● **Work instruction**: A word-for-word copy of the data, pictures excluded, is what this task asks for.

● **Information shown**:
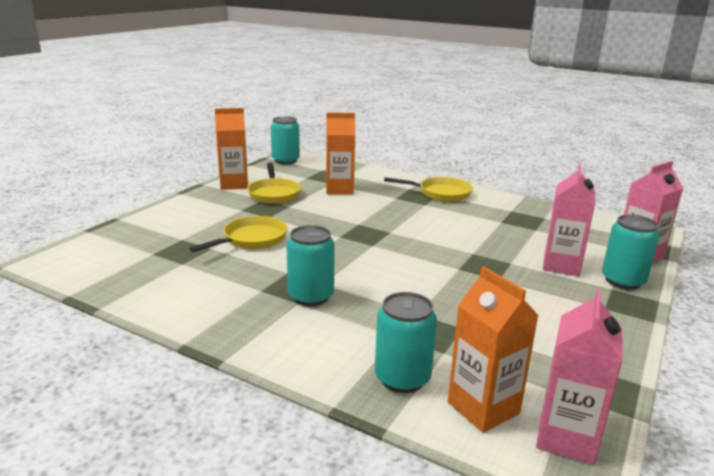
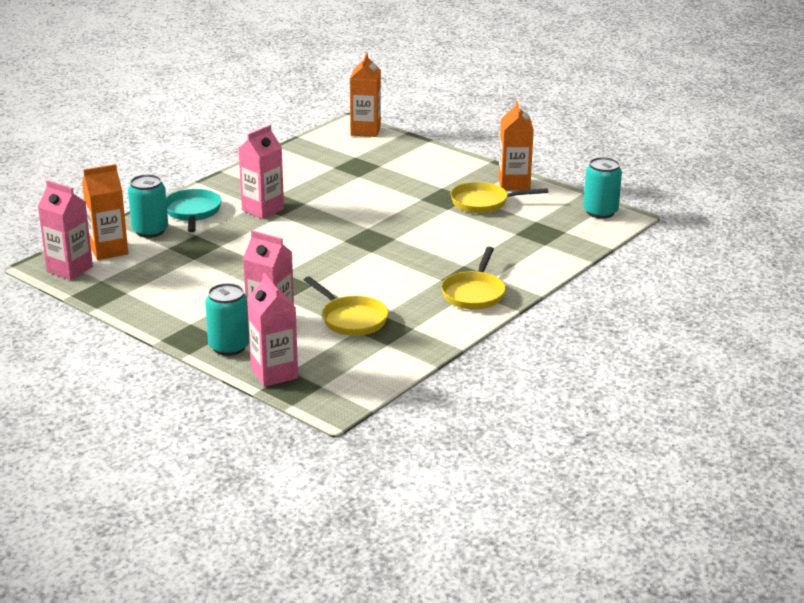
camera: 100 degrees right, 5 degrees up
(251, 239) = (370, 191): yellow pan -> yellow pan (351, 319)
(311, 296) = (263, 209): turquoise can -> pink carton
(331, 348) = (192, 212): none -> turquoise pan
(339, 189) = (494, 236): orange carton -> orange carton (365, 131)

● **Exercise result**:
camera: 100 degrees right, 5 degrees up
(251, 239) = (370, 191): yellow pan -> yellow pan (351, 319)
(311, 296) = (263, 209): turquoise can -> pink carton
(331, 348) = (192, 212): none -> turquoise pan
(339, 189) = (494, 236): orange carton -> orange carton (365, 131)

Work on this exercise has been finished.